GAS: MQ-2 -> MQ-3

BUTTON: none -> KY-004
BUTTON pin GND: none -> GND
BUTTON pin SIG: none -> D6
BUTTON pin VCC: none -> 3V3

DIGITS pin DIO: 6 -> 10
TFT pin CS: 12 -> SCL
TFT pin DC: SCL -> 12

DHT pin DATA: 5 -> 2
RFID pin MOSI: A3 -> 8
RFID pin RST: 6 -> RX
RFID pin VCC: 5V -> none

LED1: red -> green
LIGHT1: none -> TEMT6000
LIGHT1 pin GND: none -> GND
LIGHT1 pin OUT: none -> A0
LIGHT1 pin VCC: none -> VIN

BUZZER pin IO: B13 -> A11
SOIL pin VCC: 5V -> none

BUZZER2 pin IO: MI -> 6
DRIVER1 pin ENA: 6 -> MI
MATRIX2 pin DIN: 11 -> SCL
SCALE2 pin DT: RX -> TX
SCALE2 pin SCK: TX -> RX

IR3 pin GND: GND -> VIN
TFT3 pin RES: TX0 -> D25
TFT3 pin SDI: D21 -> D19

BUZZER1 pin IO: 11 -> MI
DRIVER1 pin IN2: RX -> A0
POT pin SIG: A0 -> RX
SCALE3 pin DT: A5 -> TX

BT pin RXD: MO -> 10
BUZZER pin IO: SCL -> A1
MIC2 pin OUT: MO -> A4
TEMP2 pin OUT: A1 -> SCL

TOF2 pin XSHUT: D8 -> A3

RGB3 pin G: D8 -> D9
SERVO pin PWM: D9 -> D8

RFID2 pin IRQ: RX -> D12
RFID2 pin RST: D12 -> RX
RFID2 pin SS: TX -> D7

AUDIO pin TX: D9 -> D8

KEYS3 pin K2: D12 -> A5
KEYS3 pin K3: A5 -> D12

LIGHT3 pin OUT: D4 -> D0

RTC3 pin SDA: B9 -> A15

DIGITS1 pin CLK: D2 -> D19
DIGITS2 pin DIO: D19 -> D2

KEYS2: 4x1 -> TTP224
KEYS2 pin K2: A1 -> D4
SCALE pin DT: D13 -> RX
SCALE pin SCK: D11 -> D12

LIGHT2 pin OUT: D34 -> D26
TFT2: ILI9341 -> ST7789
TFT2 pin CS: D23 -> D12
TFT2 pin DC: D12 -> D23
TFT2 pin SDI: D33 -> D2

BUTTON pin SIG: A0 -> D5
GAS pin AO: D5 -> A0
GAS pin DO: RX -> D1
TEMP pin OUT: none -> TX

************

Task item.
Copy word for word the stretch of entries above from the line that has "BUZZER2 pin IO: MI -> 6" through the line that has "RFID2 pin SS: TX -> D7", both ends included, and nothing outside it.

Answer section.
BUZZER2 pin IO: MI -> 6
DRIVER1 pin ENA: 6 -> MI
MATRIX2 pin DIN: 11 -> SCL
SCALE2 pin DT: RX -> TX
SCALE2 pin SCK: TX -> RX

IR3 pin GND: GND -> VIN
TFT3 pin RES: TX0 -> D25
TFT3 pin SDI: D21 -> D19

BUZZER1 pin IO: 11 -> MI
DRIVER1 pin IN2: RX -> A0
POT pin SIG: A0 -> RX
SCALE3 pin DT: A5 -> TX

BT pin RXD: MO -> 10
BUZZER pin IO: SCL -> A1
MIC2 pin OUT: MO -> A4
TEMP2 pin OUT: A1 -> SCL

TOF2 pin XSHUT: D8 -> A3

RGB3 pin G: D8 -> D9
SERVO pin PWM: D9 -> D8

RFID2 pin IRQ: RX -> D12
RFID2 pin RST: D12 -> RX
RFID2 pin SS: TX -> D7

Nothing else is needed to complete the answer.